**Your instructions:** Transcribe all of the entries, matching each one exactly.

[Object matching data]
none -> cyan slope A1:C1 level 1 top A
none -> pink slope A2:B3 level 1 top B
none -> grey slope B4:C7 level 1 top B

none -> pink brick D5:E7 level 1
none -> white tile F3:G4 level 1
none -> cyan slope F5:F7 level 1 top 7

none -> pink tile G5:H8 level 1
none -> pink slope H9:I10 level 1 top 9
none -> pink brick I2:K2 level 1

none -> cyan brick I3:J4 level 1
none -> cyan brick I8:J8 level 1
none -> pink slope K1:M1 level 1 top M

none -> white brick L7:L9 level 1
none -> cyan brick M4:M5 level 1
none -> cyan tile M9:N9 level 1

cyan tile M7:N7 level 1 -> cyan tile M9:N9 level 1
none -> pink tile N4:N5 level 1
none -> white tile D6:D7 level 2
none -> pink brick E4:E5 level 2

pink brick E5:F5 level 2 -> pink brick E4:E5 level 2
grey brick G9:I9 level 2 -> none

**Solution:**
none -> cyan slope A1:C1 level 1 top A
none -> pink slope A2:B3 level 1 top B
none -> grey slope B4:C7 level 1 top B

none -> pink brick D5:E7 level 1
none -> white tile F3:G4 level 1
none -> cyan slope F5:F7 level 1 top 7

none -> pink tile G5:H8 level 1
none -> pink slope H9:I10 level 1 top 9
none -> pink brick I2:K2 level 1

none -> cyan brick I3:J4 level 1
none -> cyan brick I8:J8 level 1
none -> pink slope K1:M1 level 1 top M

none -> white brick L7:L9 level 1
none -> cyan brick M4:M5 level 1
none -> cyan tile M9:N9 level 1

cyan tile M7:N7 level 1 -> cyan tile M9:N9 level 1
none -> pink tile N4:N5 level 1
none -> white tile D6:D7 level 2
none -> pink brick E4:E5 level 2

pink brick E5:F5 level 2 -> pink brick E4:E5 level 2
grey brick G9:I9 level 2 -> none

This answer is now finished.